▶ _Brief_:
Repeat the data precisely as given.

Building localization records:
*** Block opens ***

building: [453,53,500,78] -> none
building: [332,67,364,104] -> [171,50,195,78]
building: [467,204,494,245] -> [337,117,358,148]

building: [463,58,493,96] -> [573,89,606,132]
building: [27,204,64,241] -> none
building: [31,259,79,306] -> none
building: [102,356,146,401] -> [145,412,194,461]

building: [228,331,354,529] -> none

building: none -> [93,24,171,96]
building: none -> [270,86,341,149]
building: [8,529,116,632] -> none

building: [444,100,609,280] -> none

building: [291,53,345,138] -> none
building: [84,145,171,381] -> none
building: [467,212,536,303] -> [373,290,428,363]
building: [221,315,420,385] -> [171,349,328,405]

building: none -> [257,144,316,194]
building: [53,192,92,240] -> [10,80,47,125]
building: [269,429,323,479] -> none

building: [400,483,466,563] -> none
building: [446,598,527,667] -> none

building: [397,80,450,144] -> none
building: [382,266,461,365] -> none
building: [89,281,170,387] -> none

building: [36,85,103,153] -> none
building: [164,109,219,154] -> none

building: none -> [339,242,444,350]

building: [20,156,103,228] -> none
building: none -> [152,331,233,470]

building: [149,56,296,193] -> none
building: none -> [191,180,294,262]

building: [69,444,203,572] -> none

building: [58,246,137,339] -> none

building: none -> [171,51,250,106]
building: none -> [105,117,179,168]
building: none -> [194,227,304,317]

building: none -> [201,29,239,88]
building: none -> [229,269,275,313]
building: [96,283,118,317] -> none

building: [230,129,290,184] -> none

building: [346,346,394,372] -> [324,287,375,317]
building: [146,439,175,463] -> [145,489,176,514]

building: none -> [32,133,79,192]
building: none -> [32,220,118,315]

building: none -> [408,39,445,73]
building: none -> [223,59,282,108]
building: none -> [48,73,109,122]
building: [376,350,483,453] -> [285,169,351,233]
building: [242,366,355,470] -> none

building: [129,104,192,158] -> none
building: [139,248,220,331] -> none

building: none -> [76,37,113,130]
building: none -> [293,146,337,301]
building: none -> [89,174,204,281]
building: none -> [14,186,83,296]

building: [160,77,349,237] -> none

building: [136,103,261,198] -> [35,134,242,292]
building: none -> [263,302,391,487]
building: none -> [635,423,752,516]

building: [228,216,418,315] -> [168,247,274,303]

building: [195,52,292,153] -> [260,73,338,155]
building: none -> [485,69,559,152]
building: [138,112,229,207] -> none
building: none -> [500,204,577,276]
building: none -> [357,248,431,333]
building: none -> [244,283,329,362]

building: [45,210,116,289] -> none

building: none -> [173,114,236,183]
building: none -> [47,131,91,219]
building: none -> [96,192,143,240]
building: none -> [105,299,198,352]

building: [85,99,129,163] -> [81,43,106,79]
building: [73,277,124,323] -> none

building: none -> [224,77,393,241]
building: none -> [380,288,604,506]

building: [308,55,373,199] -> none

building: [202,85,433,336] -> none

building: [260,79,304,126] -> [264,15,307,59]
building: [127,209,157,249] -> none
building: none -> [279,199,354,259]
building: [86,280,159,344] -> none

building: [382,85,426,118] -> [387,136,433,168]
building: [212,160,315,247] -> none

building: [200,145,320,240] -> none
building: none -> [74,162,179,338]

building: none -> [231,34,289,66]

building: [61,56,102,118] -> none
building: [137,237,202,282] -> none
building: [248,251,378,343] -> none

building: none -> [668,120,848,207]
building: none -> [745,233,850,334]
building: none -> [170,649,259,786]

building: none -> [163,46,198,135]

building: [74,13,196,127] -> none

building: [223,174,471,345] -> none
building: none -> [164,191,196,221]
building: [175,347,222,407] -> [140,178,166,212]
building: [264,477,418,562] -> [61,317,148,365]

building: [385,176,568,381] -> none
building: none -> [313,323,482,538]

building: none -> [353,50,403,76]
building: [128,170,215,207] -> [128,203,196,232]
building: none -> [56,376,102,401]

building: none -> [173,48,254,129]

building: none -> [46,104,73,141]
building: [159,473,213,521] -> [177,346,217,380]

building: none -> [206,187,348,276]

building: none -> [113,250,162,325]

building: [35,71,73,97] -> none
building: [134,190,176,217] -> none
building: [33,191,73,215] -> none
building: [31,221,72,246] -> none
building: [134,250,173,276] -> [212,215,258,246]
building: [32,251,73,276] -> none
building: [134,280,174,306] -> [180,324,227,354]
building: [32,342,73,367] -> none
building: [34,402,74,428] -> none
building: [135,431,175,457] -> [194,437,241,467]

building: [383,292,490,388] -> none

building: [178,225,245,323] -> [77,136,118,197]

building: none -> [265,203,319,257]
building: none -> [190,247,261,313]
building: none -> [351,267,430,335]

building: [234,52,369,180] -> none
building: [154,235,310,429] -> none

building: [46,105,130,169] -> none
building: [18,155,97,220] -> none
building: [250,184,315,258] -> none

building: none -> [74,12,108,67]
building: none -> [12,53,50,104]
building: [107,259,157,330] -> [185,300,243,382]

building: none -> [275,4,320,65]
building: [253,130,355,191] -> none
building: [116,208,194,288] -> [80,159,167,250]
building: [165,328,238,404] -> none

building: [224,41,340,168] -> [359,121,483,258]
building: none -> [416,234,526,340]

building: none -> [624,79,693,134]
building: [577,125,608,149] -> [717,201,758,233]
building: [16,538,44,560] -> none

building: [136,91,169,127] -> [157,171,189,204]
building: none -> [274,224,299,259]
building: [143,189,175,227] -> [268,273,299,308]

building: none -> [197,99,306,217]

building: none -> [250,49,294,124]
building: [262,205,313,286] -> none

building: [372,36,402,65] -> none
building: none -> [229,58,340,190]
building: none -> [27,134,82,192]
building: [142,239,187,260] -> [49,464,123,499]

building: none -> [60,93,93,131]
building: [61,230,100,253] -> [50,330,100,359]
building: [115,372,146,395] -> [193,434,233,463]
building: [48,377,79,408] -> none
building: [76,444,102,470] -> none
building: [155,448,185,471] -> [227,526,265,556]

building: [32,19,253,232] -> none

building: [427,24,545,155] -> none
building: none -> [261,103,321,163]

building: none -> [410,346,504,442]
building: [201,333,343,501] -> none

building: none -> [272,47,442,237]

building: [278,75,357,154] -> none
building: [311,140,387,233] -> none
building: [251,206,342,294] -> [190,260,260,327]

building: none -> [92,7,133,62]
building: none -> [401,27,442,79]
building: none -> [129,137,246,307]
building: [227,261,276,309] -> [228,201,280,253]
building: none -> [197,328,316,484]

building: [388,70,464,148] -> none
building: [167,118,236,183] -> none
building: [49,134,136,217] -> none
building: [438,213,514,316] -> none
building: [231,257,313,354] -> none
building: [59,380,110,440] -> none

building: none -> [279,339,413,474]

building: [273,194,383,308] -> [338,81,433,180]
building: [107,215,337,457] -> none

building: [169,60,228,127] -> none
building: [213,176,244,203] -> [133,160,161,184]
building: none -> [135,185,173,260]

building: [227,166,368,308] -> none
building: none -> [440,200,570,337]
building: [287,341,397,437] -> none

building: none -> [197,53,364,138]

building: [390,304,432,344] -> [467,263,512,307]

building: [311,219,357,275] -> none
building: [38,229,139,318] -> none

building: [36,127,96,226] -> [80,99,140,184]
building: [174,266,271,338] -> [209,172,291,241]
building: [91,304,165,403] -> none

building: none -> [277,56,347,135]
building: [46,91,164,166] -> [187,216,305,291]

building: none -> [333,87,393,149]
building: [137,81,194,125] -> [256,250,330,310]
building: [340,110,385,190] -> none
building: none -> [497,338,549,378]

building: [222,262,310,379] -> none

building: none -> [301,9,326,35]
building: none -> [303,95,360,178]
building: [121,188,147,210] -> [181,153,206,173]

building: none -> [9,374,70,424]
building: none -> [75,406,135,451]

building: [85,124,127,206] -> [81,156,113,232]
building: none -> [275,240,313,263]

*** Block closes ***

▶ _Solution for this problem_:
building: [453,53,500,78] -> none
building: [332,67,364,104] -> [171,50,195,78]
building: [467,204,494,245] -> [337,117,358,148]

building: [463,58,493,96] -> [573,89,606,132]
building: [27,204,64,241] -> none
building: [31,259,79,306] -> none
building: [102,356,146,401] -> [145,412,194,461]

building: [228,331,354,529] -> none

building: none -> [93,24,171,96]
building: none -> [270,86,341,149]
building: [8,529,116,632] -> none

building: [444,100,609,280] -> none

building: [291,53,345,138] -> none
building: [84,145,171,381] -> none
building: [467,212,536,303] -> [373,290,428,363]
building: [221,315,420,385] -> [171,349,328,405]

building: none -> [257,144,316,194]
building: [53,192,92,240] -> [10,80,47,125]
building: [269,429,323,479] -> none

building: [400,483,466,563] -> none
building: [446,598,527,667] -> none

building: [397,80,450,144] -> none
building: [382,266,461,365] -> none
building: [89,281,170,387] -> none

building: [36,85,103,153] -> none
building: [164,109,219,154] -> none

building: none -> [339,242,444,350]

building: [20,156,103,228] -> none
building: none -> [152,331,233,470]

building: [149,56,296,193] -> none
building: none -> [191,180,294,262]

building: [69,444,203,572] -> none

building: [58,246,137,339] -> none

building: none -> [171,51,250,106]
building: none -> [105,117,179,168]
building: none -> [194,227,304,317]

building: none -> [201,29,239,88]
building: none -> [229,269,275,313]
building: [96,283,118,317] -> none

building: [230,129,290,184] -> none

building: [346,346,394,372] -> [324,287,375,317]
building: [146,439,175,463] -> [145,489,176,514]

building: none -> [32,133,79,192]
building: none -> [32,220,118,315]

building: none -> [408,39,445,73]
building: none -> [223,59,282,108]
building: none -> [48,73,109,122]
building: [376,350,483,453] -> [285,169,351,233]
building: [242,366,355,470] -> none

building: [129,104,192,158] -> none
building: [139,248,220,331] -> none

building: none -> [76,37,113,130]
building: none -> [293,146,337,301]
building: none -> [89,174,204,281]
building: none -> [14,186,83,296]

building: [160,77,349,237] -> none

building: [136,103,261,198] -> [35,134,242,292]
building: none -> [263,302,391,487]
building: none -> [635,423,752,516]

building: [228,216,418,315] -> [168,247,274,303]

building: [195,52,292,153] -> [260,73,338,155]
building: none -> [485,69,559,152]
building: [138,112,229,207] -> none
building: none -> [500,204,577,276]
building: none -> [357,248,431,333]
building: none -> [244,283,329,362]

building: [45,210,116,289] -> none

building: none -> [173,114,236,183]
building: none -> [47,131,91,219]
building: none -> [96,192,143,240]
building: none -> [105,299,198,352]

building: [85,99,129,163] -> [81,43,106,79]
building: [73,277,124,323] -> none

building: none -> [224,77,393,241]
building: none -> [380,288,604,506]

building: [308,55,373,199] -> none

building: [202,85,433,336] -> none

building: [260,79,304,126] -> [264,15,307,59]
building: [127,209,157,249] -> none
building: none -> [279,199,354,259]
building: [86,280,159,344] -> none

building: [382,85,426,118] -> [387,136,433,168]
building: [212,160,315,247] -> none

building: [200,145,320,240] -> none
building: none -> [74,162,179,338]

building: none -> [231,34,289,66]

building: [61,56,102,118] -> none
building: [137,237,202,282] -> none
building: [248,251,378,343] -> none

building: none -> [668,120,848,207]
building: none -> [745,233,850,334]
building: none -> [170,649,259,786]

building: none -> [163,46,198,135]

building: [74,13,196,127] -> none

building: [223,174,471,345] -> none
building: none -> [164,191,196,221]
building: [175,347,222,407] -> [140,178,166,212]
building: [264,477,418,562] -> [61,317,148,365]

building: [385,176,568,381] -> none
building: none -> [313,323,482,538]

building: none -> [353,50,403,76]
building: [128,170,215,207] -> [128,203,196,232]
building: none -> [56,376,102,401]

building: none -> [173,48,254,129]

building: none -> [46,104,73,141]
building: [159,473,213,521] -> [177,346,217,380]

building: none -> [206,187,348,276]

building: none -> [113,250,162,325]

building: [35,71,73,97] -> none
building: [134,190,176,217] -> none
building: [33,191,73,215] -> none
building: [31,221,72,246] -> none
building: [134,250,173,276] -> [212,215,258,246]
building: [32,251,73,276] -> none
building: [134,280,174,306] -> [180,324,227,354]
building: [32,342,73,367] -> none
building: [34,402,74,428] -> none
building: [135,431,175,457] -> [194,437,241,467]

building: [383,292,490,388] -> none

building: [178,225,245,323] -> [77,136,118,197]

building: none -> [265,203,319,257]
building: none -> [190,247,261,313]
building: none -> [351,267,430,335]

building: [234,52,369,180] -> none
building: [154,235,310,429] -> none

building: [46,105,130,169] -> none
building: [18,155,97,220] -> none
building: [250,184,315,258] -> none

building: none -> [74,12,108,67]
building: none -> [12,53,50,104]
building: [107,259,157,330] -> [185,300,243,382]

building: none -> [275,4,320,65]
building: [253,130,355,191] -> none
building: [116,208,194,288] -> [80,159,167,250]
building: [165,328,238,404] -> none

building: [224,41,340,168] -> [359,121,483,258]
building: none -> [416,234,526,340]

building: none -> [624,79,693,134]
building: [577,125,608,149] -> [717,201,758,233]
building: [16,538,44,560] -> none

building: [136,91,169,127] -> [157,171,189,204]
building: none -> [274,224,299,259]
building: [143,189,175,227] -> [268,273,299,308]

building: none -> [197,99,306,217]

building: none -> [250,49,294,124]
building: [262,205,313,286] -> none

building: [372,36,402,65] -> none
building: none -> [229,58,340,190]
building: none -> [27,134,82,192]
building: [142,239,187,260] -> [49,464,123,499]

building: none -> [60,93,93,131]
building: [61,230,100,253] -> [50,330,100,359]
building: [115,372,146,395] -> [193,434,233,463]
building: [48,377,79,408] -> none
building: [76,444,102,470] -> none
building: [155,448,185,471] -> [227,526,265,556]

building: [32,19,253,232] -> none

building: [427,24,545,155] -> none
building: none -> [261,103,321,163]

building: none -> [410,346,504,442]
building: [201,333,343,501] -> none

building: none -> [272,47,442,237]

building: [278,75,357,154] -> none
building: [311,140,387,233] -> none
building: [251,206,342,294] -> [190,260,260,327]

building: none -> [92,7,133,62]
building: none -> [401,27,442,79]
building: none -> [129,137,246,307]
building: [227,261,276,309] -> [228,201,280,253]
building: none -> [197,328,316,484]

building: [388,70,464,148] -> none
building: [167,118,236,183] -> none
building: [49,134,136,217] -> none
building: [438,213,514,316] -> none
building: [231,257,313,354] -> none
building: [59,380,110,440] -> none

building: none -> [279,339,413,474]

building: [273,194,383,308] -> [338,81,433,180]
building: [107,215,337,457] -> none

building: [169,60,228,127] -> none
building: [213,176,244,203] -> [133,160,161,184]
building: none -> [135,185,173,260]

building: [227,166,368,308] -> none
building: none -> [440,200,570,337]
building: [287,341,397,437] -> none

building: none -> [197,53,364,138]

building: [390,304,432,344] -> [467,263,512,307]

building: [311,219,357,275] -> none
building: [38,229,139,318] -> none

building: [36,127,96,226] -> [80,99,140,184]
building: [174,266,271,338] -> [209,172,291,241]
building: [91,304,165,403] -> none

building: none -> [277,56,347,135]
building: [46,91,164,166] -> [187,216,305,291]

building: none -> [333,87,393,149]
building: [137,81,194,125] -> [256,250,330,310]
building: [340,110,385,190] -> none
building: none -> [497,338,549,378]

building: [222,262,310,379] -> none

building: none -> [301,9,326,35]
building: none -> [303,95,360,178]
building: [121,188,147,210] -> [181,153,206,173]

building: none -> [9,374,70,424]
building: none -> [75,406,135,451]

building: [85,124,127,206] -> [81,156,113,232]
building: none -> [275,240,313,263]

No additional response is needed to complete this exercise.